** Task objective **
Take each line of the listing that has the string "brown" and report it.

** Given information **
- - - - -

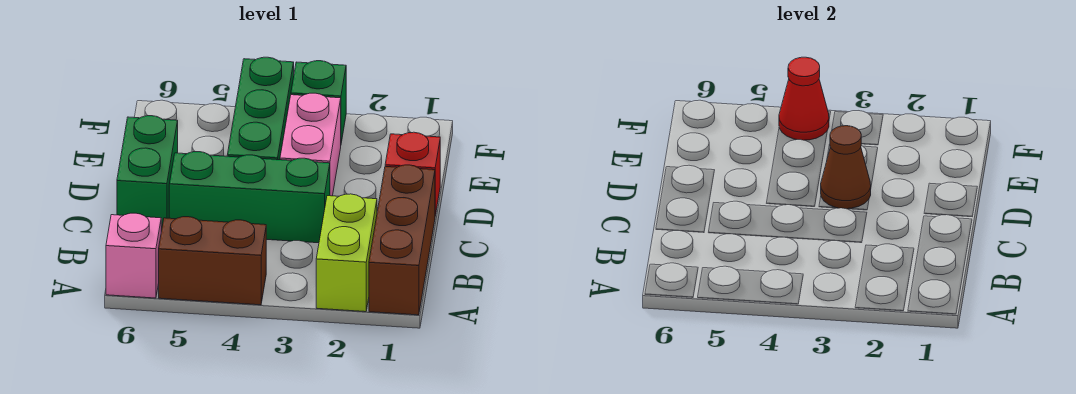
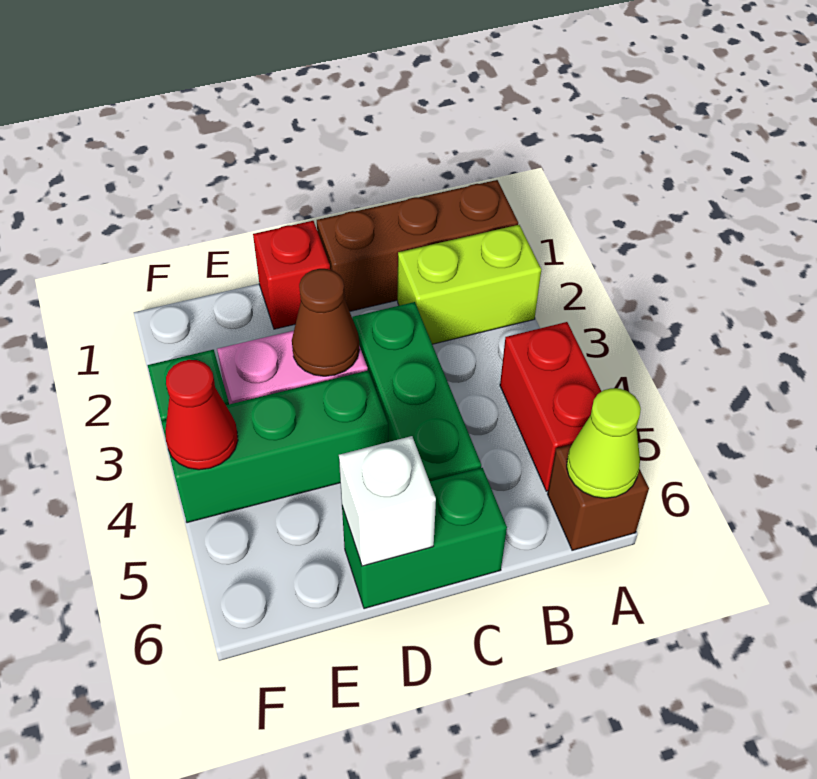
brown brick A4:A5 level 1 -> red brick A4:A5 level 1
pink brick A6 level 1 -> brown brick A6 level 1
none -> lime cone A6 level 2
none -> white brick D6 level 2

- - - - -

** Exercise response **
brown brick A4:A5 level 1 -> red brick A4:A5 level 1
pink brick A6 level 1 -> brown brick A6 level 1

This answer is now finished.